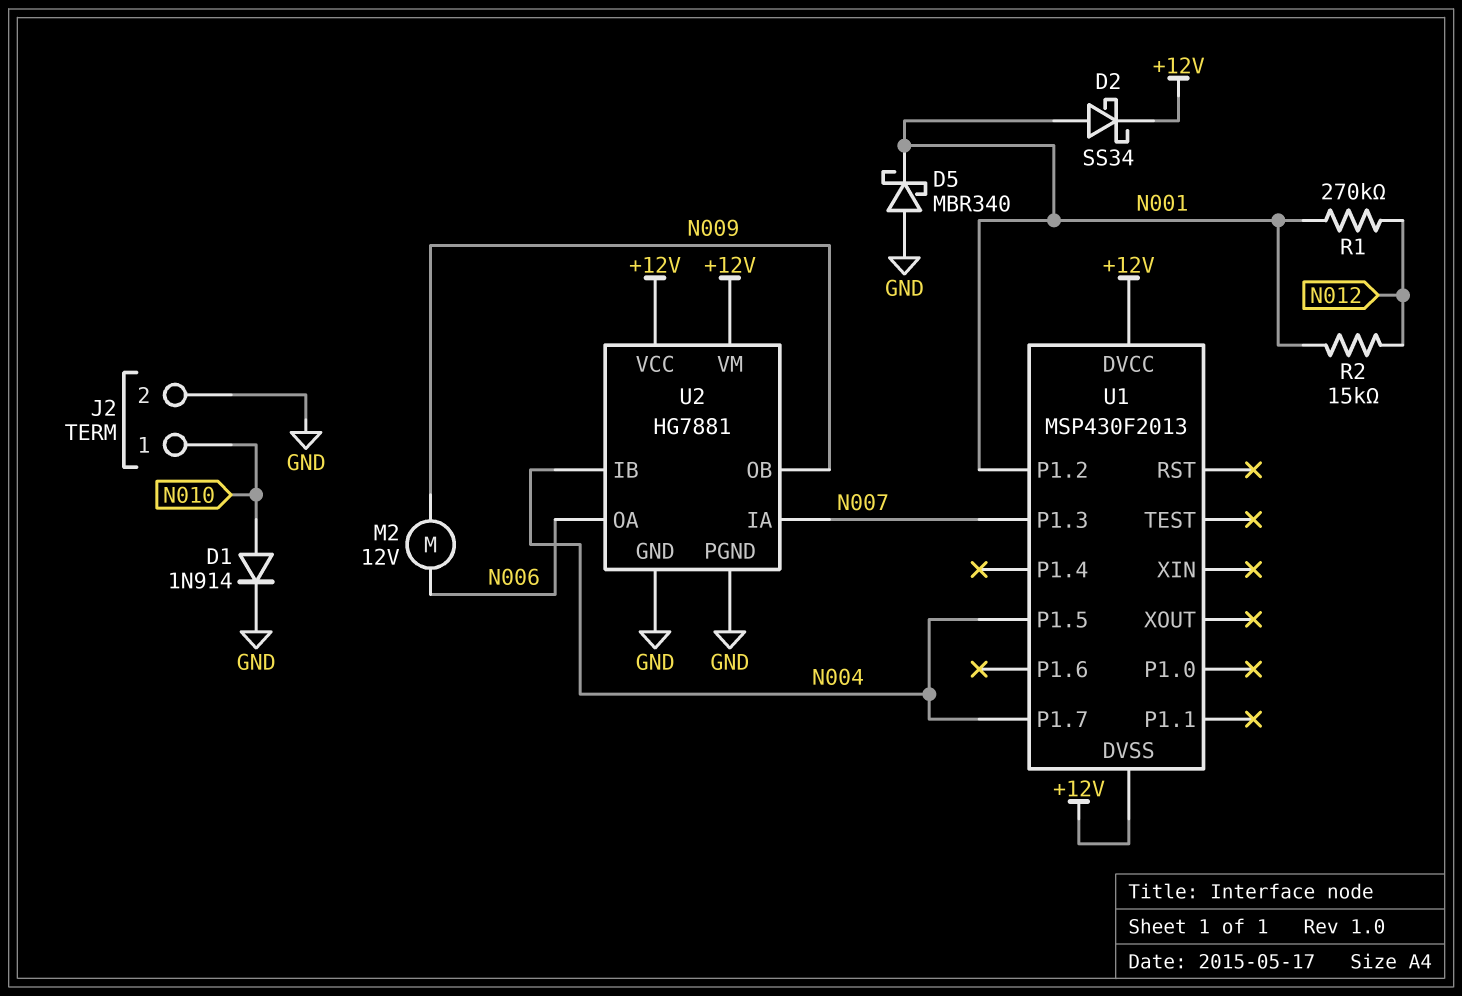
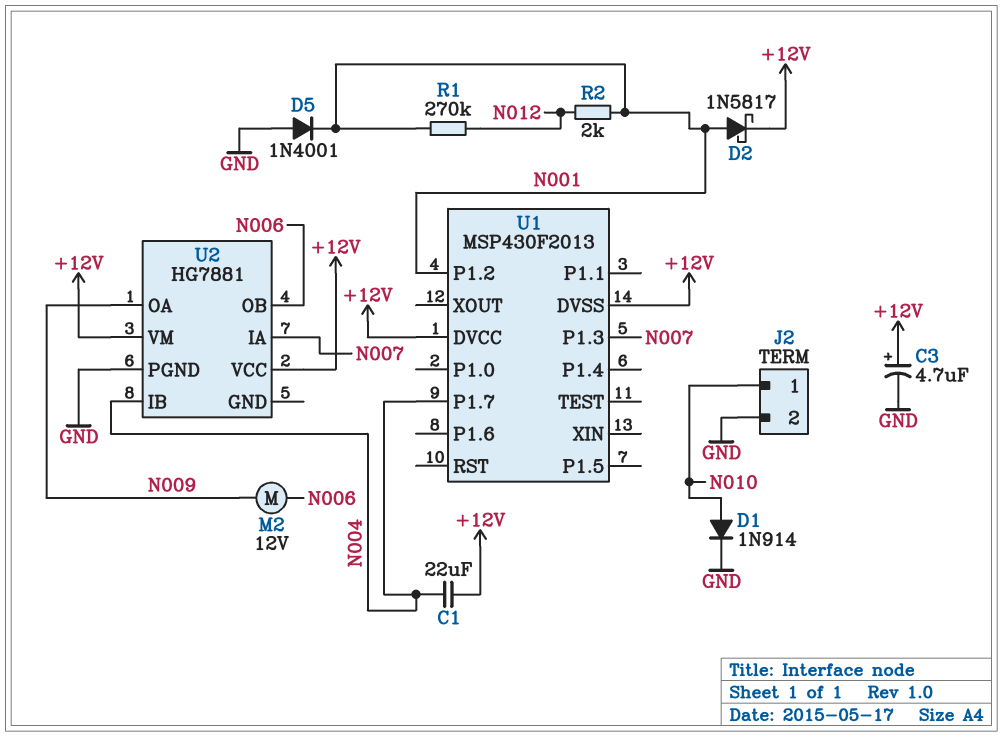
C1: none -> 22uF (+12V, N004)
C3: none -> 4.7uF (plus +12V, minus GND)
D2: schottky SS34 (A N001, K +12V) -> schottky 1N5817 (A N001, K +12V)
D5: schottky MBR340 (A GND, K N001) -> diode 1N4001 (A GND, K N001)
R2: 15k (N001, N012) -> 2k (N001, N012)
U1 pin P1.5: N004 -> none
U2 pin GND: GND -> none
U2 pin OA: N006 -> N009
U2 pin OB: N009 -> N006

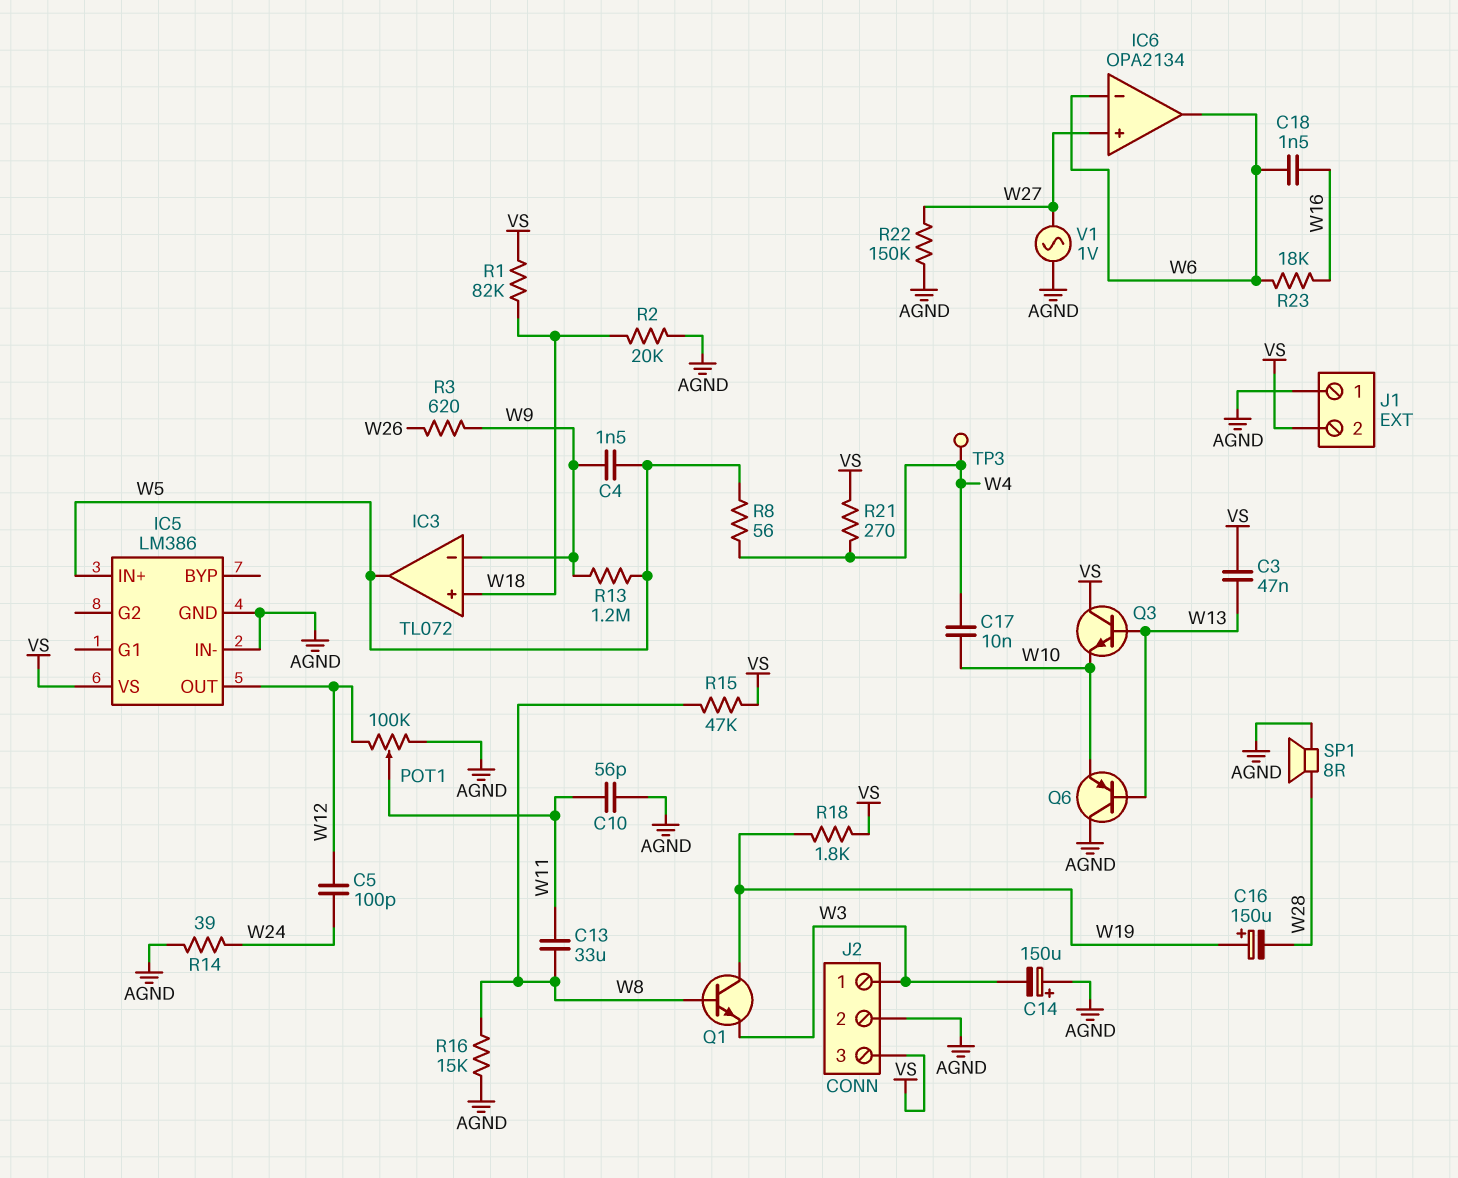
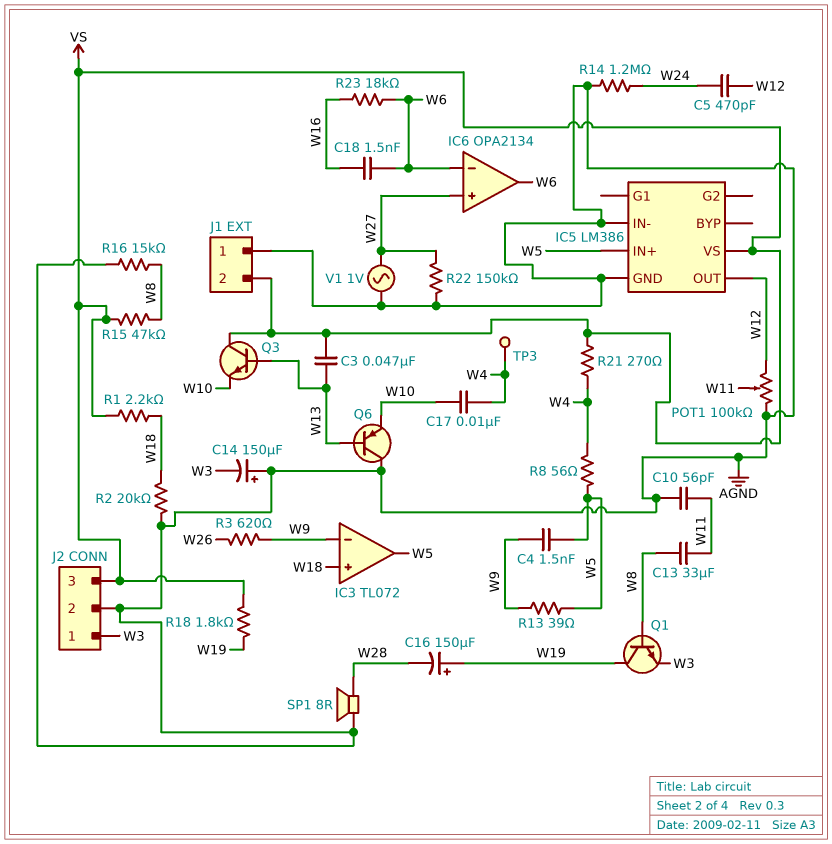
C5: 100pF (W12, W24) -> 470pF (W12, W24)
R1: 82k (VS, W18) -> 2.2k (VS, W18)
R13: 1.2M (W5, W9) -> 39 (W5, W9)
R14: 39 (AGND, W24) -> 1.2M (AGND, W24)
=-=-=-=-=
PROBLEM DETAILS:
Transcribe exactly, and only, the lines from the line with "U2 pin OB: N009 -> N006" through the last line of the records, inclusive; the pictures do not belong in the copy.

REPLY TO THE TASK:
U2 pin OB: N009 -> N006

C5: 100pF (W12, W24) -> 470pF (W12, W24)
R1: 82k (VS, W18) -> 2.2k (VS, W18)
R13: 1.2M (W5, W9) -> 39 (W5, W9)
R14: 39 (AGND, W24) -> 1.2M (AGND, W24)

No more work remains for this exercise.